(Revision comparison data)

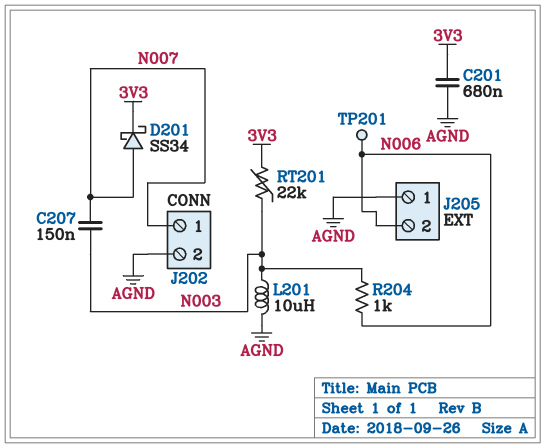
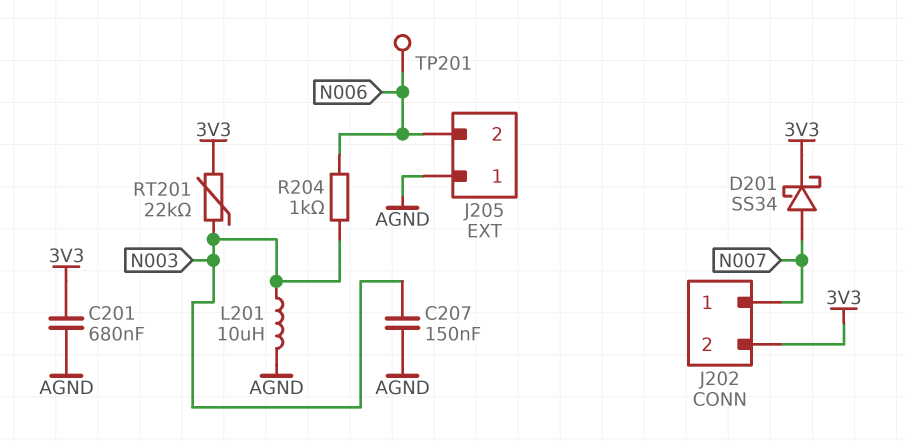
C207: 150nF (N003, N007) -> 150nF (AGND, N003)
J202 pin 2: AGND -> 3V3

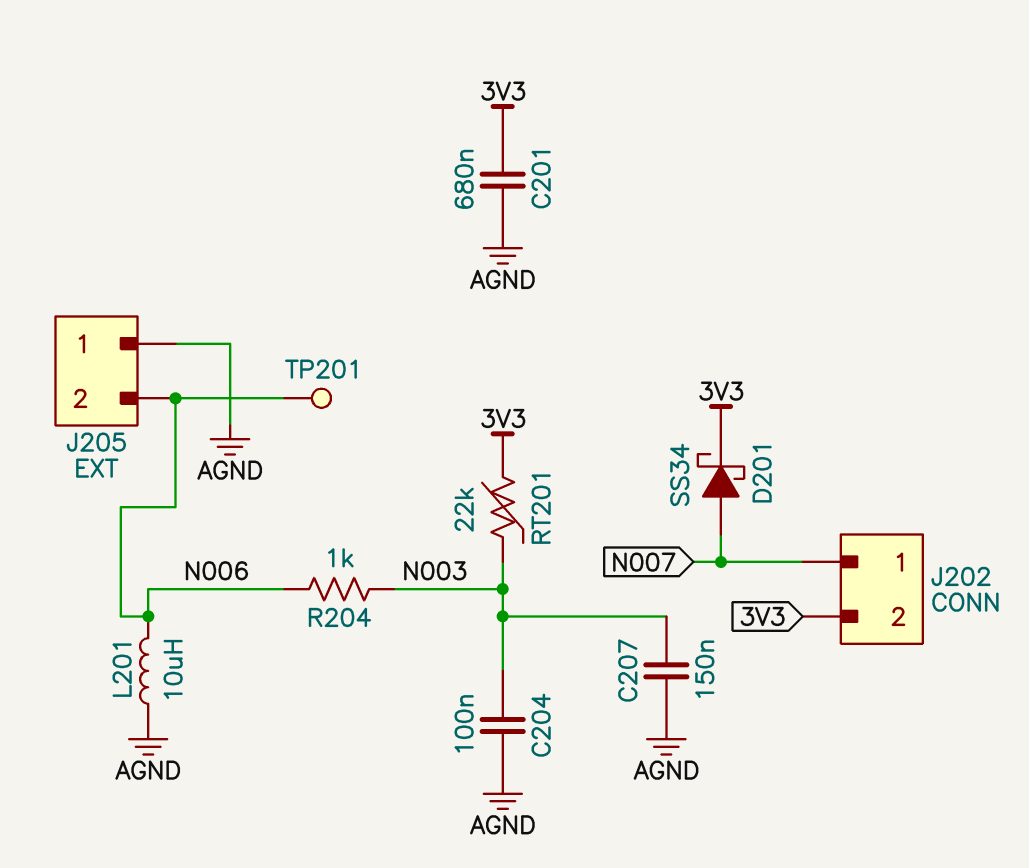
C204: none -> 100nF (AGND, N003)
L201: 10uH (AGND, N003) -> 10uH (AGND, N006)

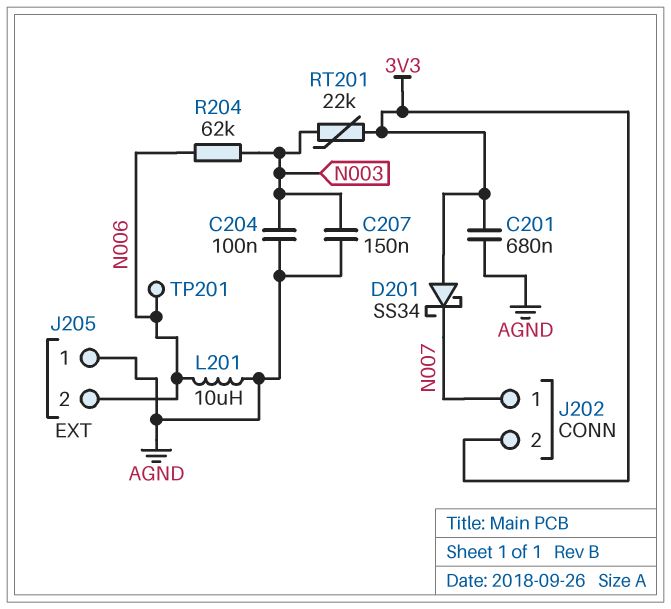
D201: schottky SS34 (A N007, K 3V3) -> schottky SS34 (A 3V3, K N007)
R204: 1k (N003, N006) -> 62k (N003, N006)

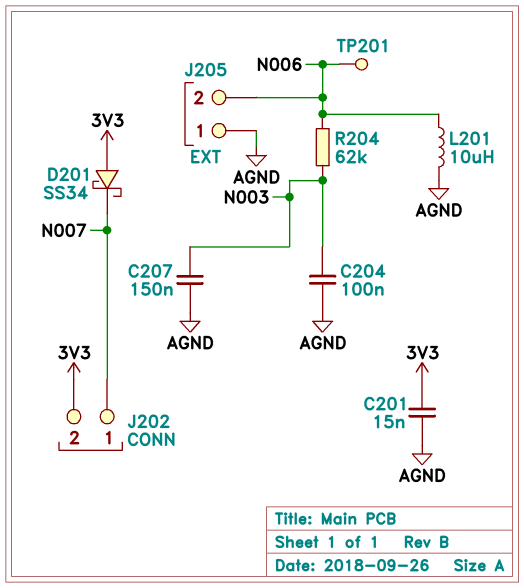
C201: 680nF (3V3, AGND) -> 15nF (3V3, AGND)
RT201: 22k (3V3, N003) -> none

What to do
Check each line of the entries for the word "AGND". State how many lines hold it, and write nothing else.

Exercise result
5